Image comparison data
____

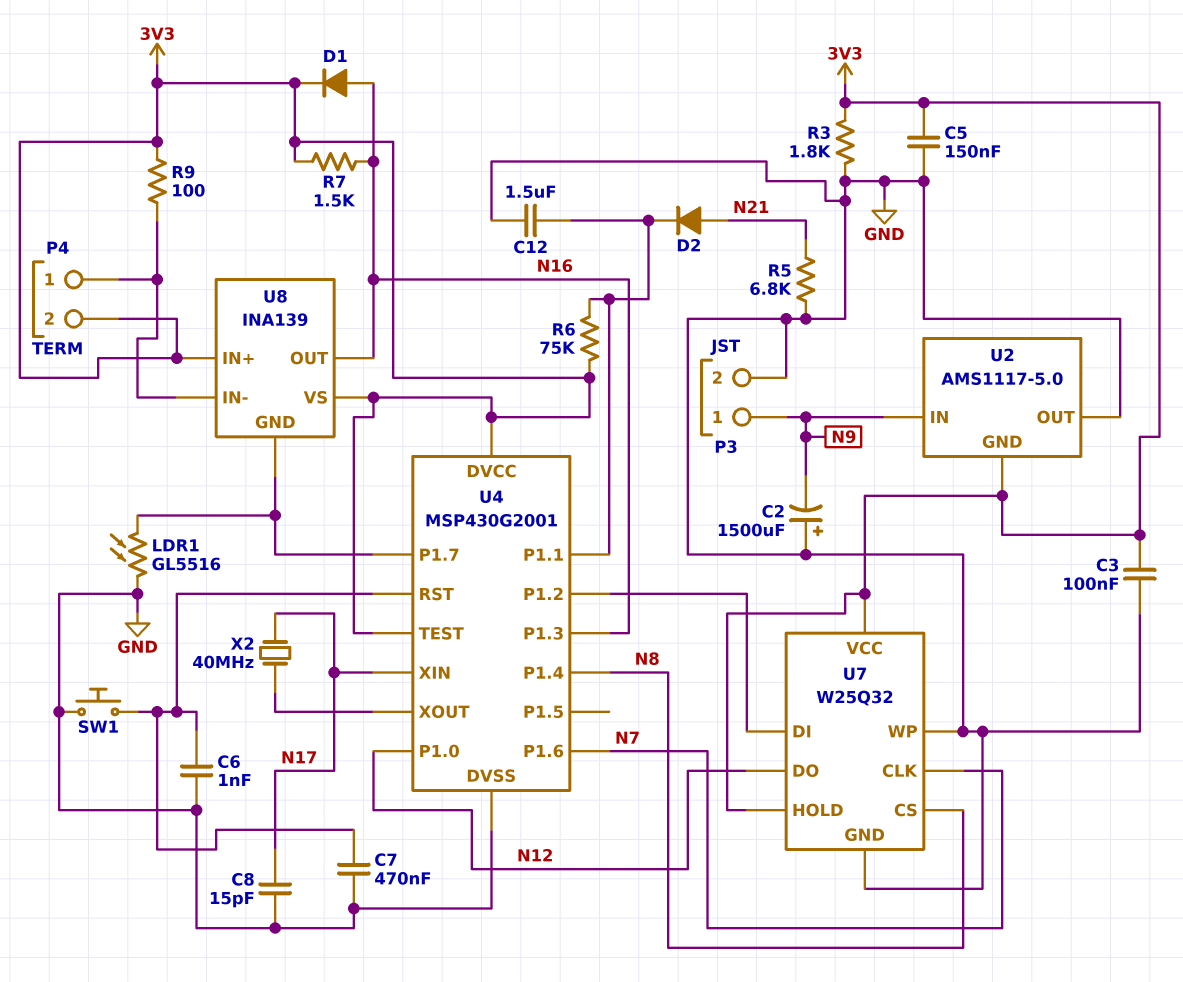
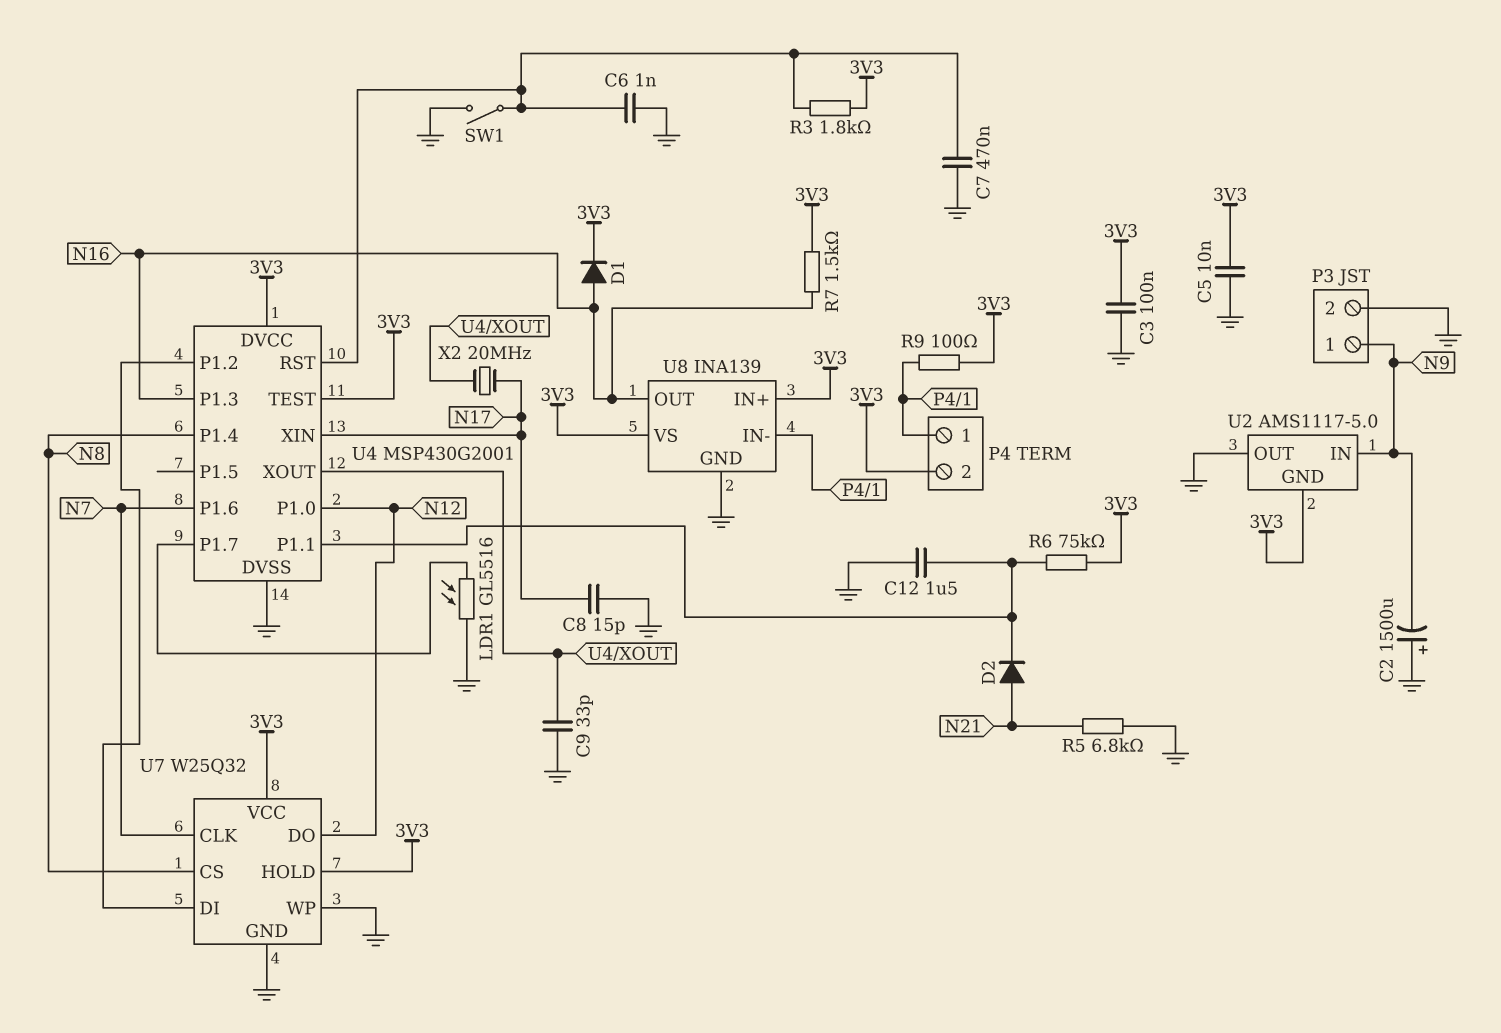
C5: 150nF (3V3, GND) -> 10nF (3V3, GND)
C9: none -> 33pF (GND, U4/XOUT)
R3: 1.8k (3V3, GND) -> 1.8k (3V3, U4/RST)
SW1: button (GND, U4/RST) -> switch (GND, U4/RST)
U8 pin GND: U4/P1.7 -> GND
X2: 40MHz (N17, U4/XOUT) -> 20MHz (N17, U4/XOUT)

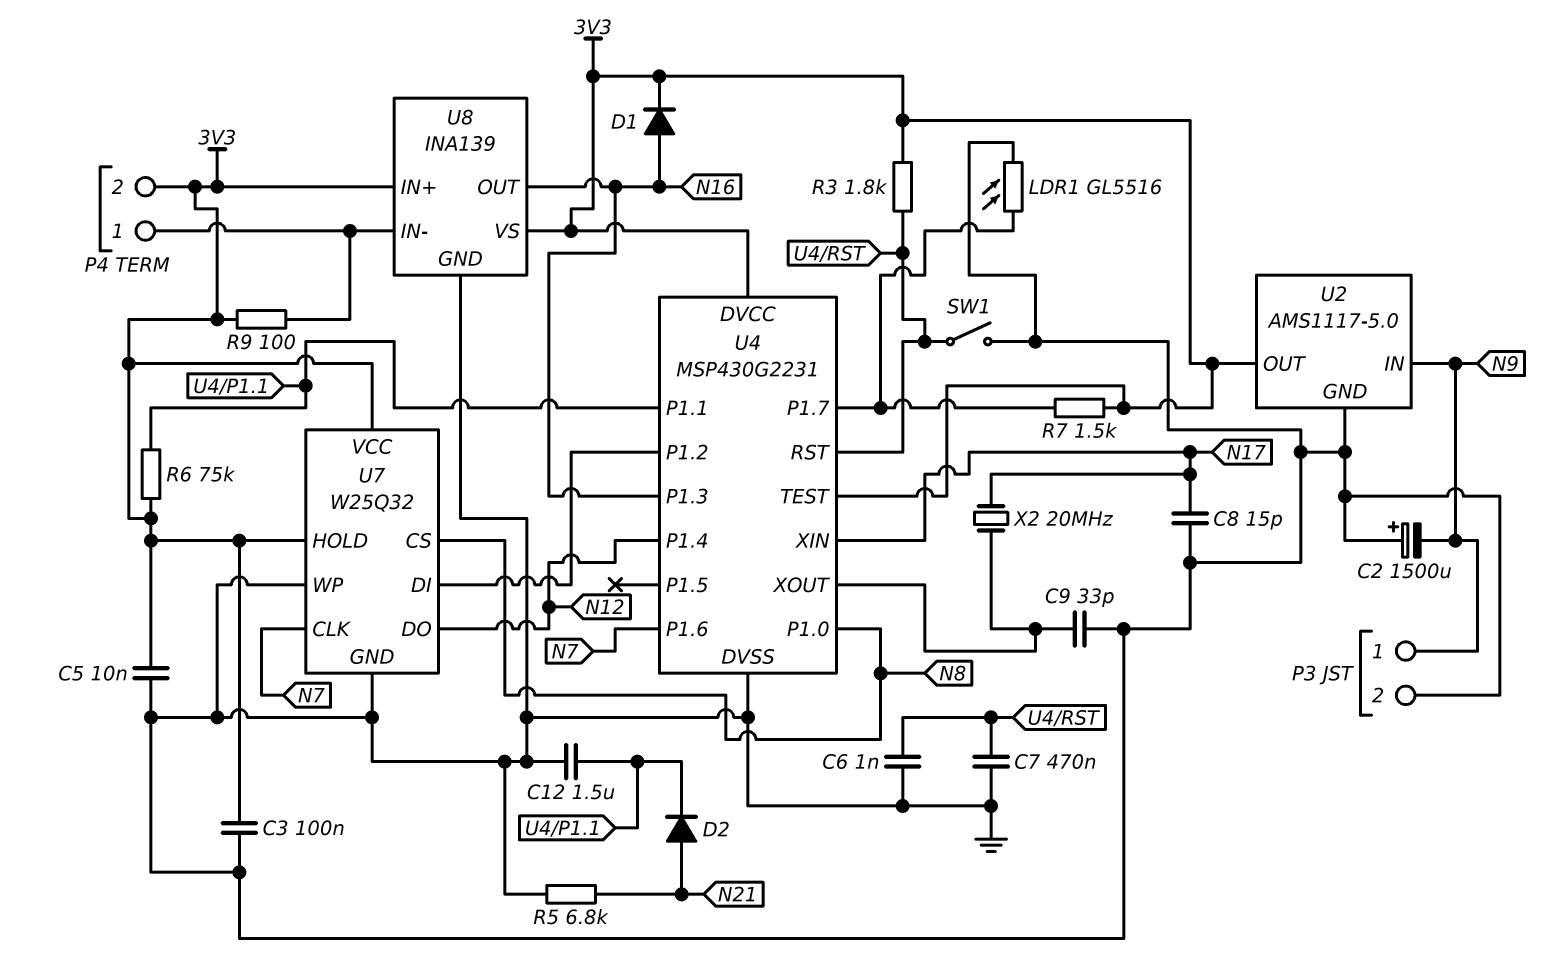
R7: 1.5k (3V3, N16) -> 1.5k (3V3, U4/P1.7)
U2 pin GND: 3V3 -> GND
U2 pin OUT: GND -> 3V3
U4: MSP430G2001 -> MSP430G2231
U4 pin P1.0: N12 -> N8
U4 pin P1.4: N8 -> N12

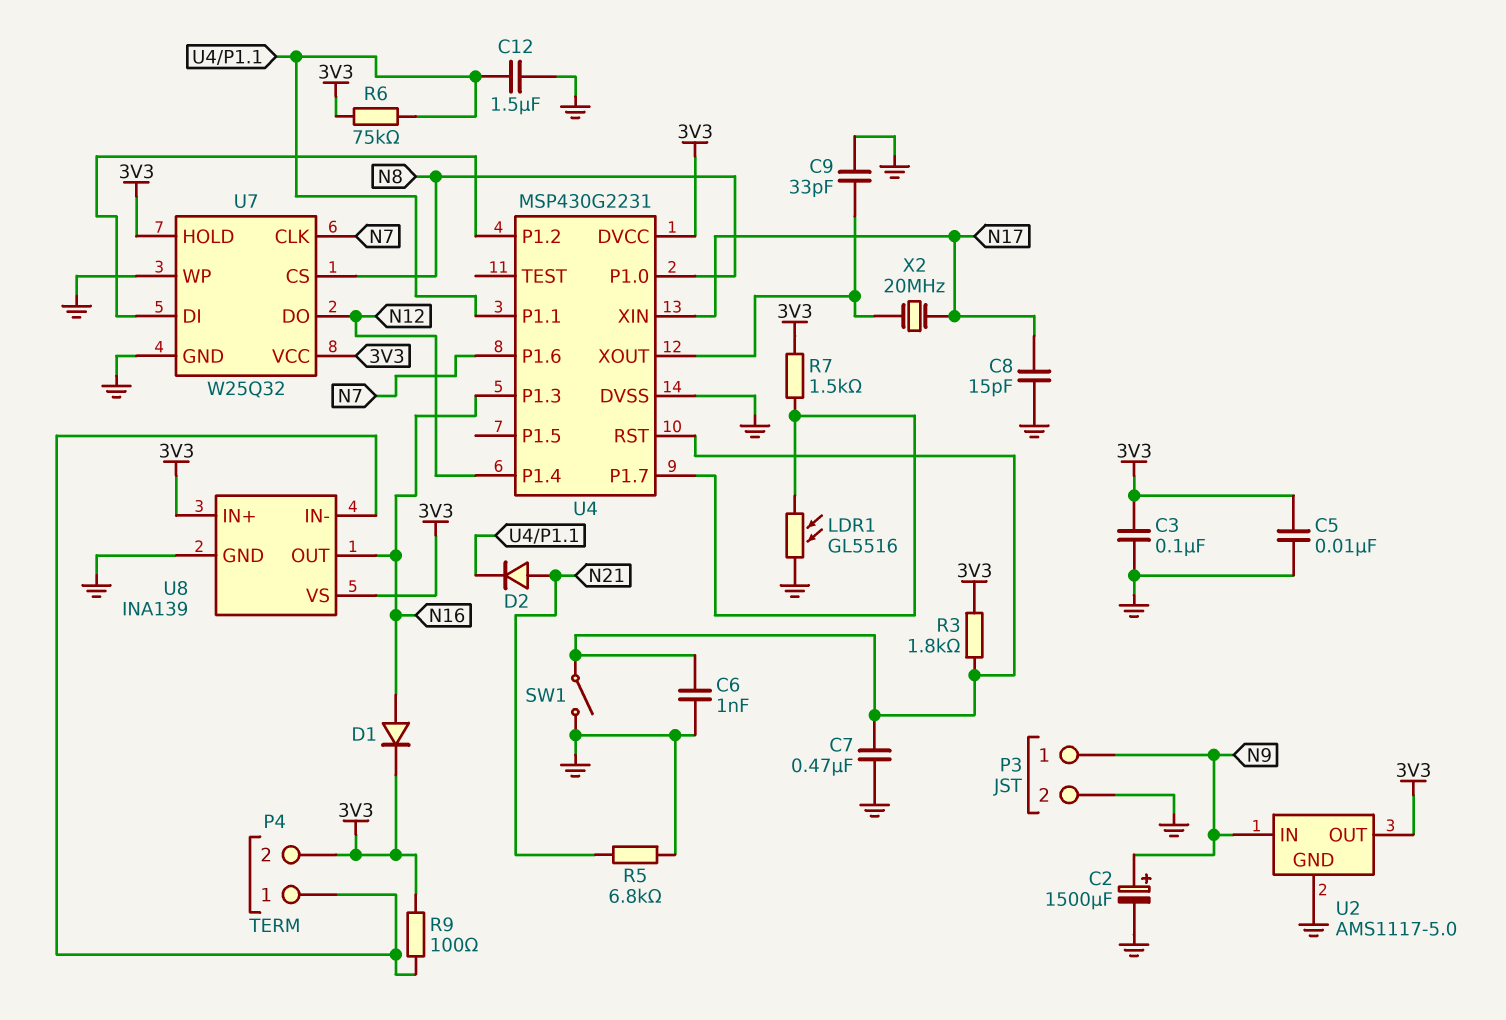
C2: 1500uF (plus GND, minus N9) -> 1500uF (plus N9, minus GND)
U4 pin TEST: 3V3 -> none

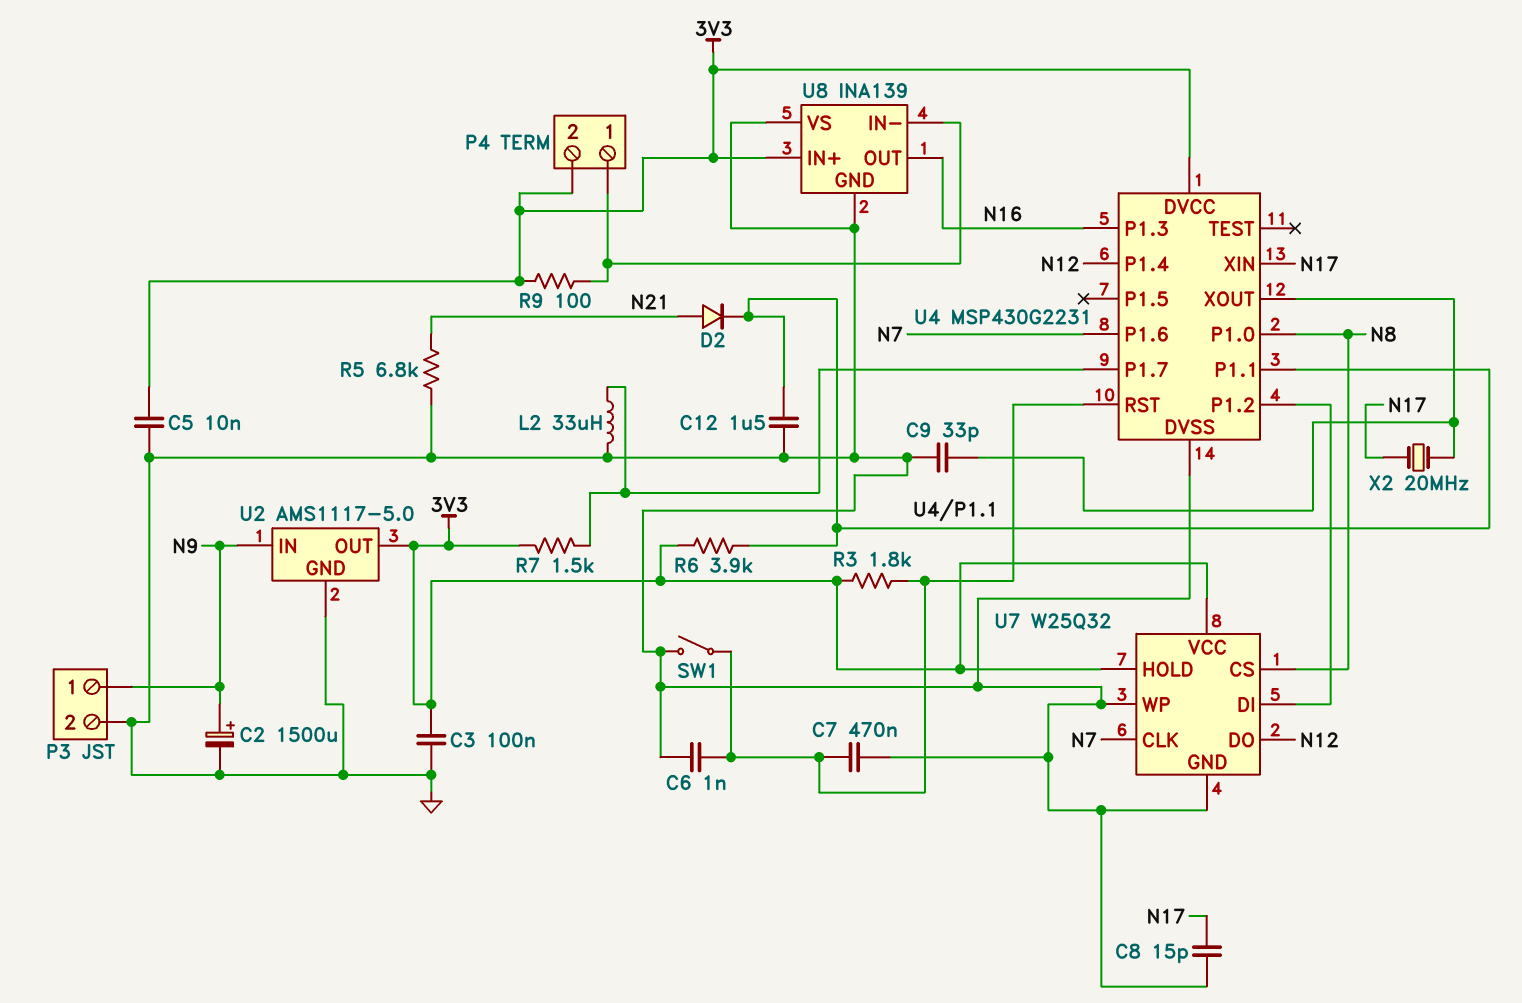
D1: diode (A N16, K 3V3) -> none
L2: none -> 33uH (GND, U4/P1.7)
LDR1: GL5516 (GND, U4/P1.7) -> none
R6: 75k (3V3, U4/P1.1) -> 3.9k (3V3, U4/P1.1)
U8 pin VS: 3V3 -> GND

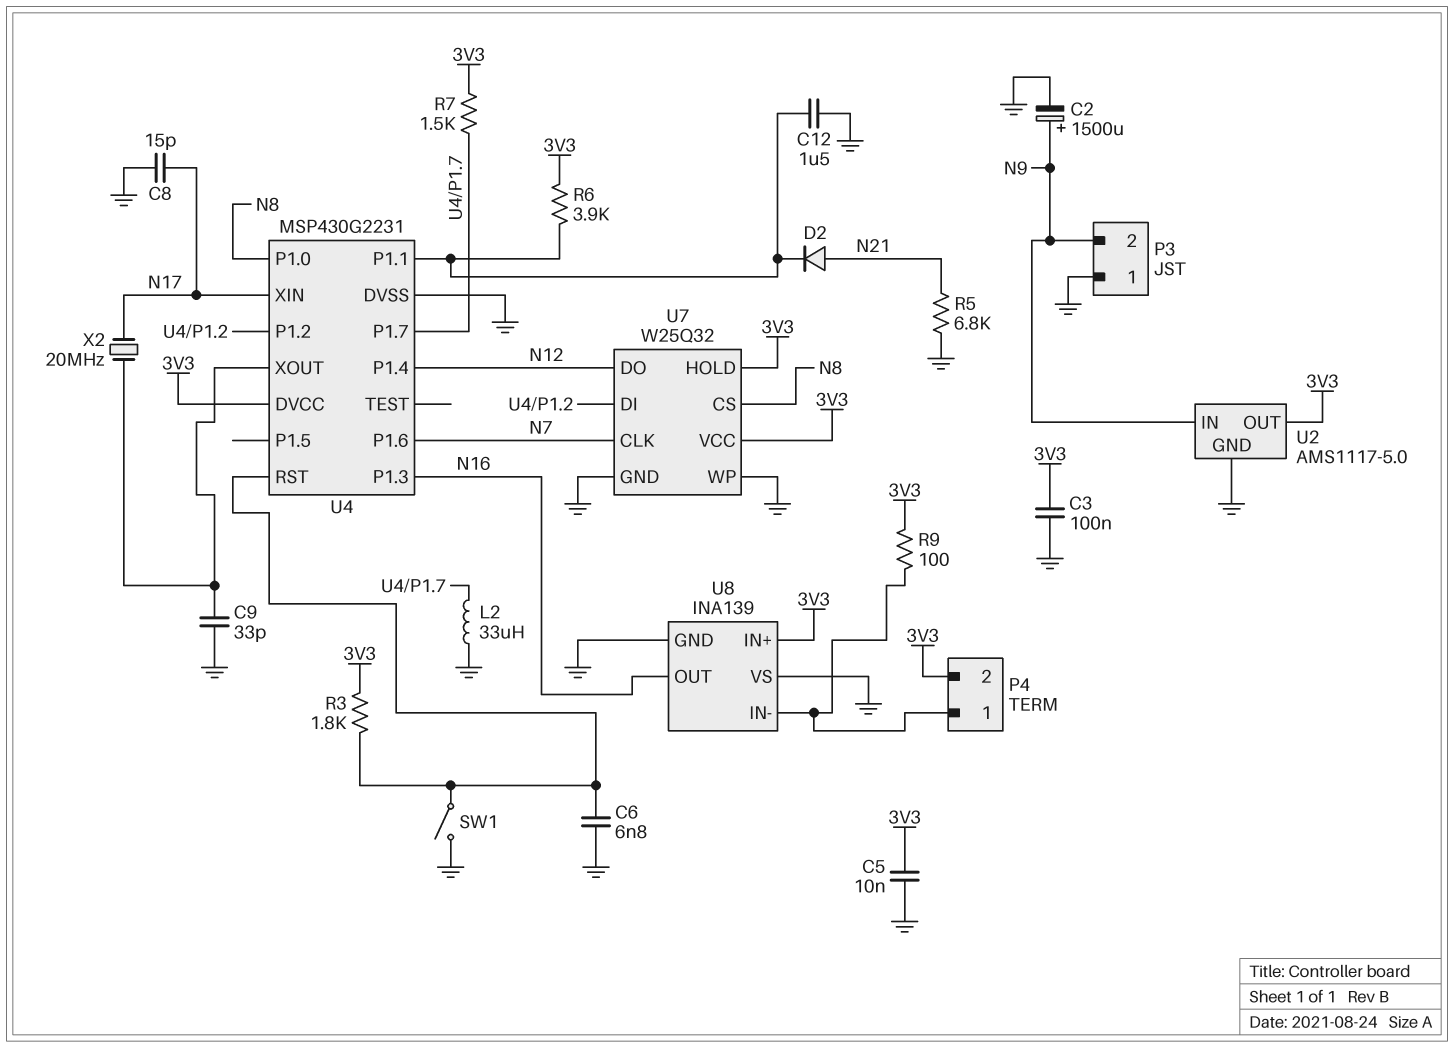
C6: 1nF (GND, U4/RST) -> 6.8nF (GND, U4/RST)
C7: 470nF (GND, U4/RST) -> none
P3 pin 1: N9 -> GND
P3 pin 2: GND -> N9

____

Nothing but the lines with "XOUT" should be returned, copied from the entries above.

C9: none -> 33pF (GND, U4/XOUT)
X2: 40MHz (N17, U4/XOUT) -> 20MHz (N17, U4/XOUT)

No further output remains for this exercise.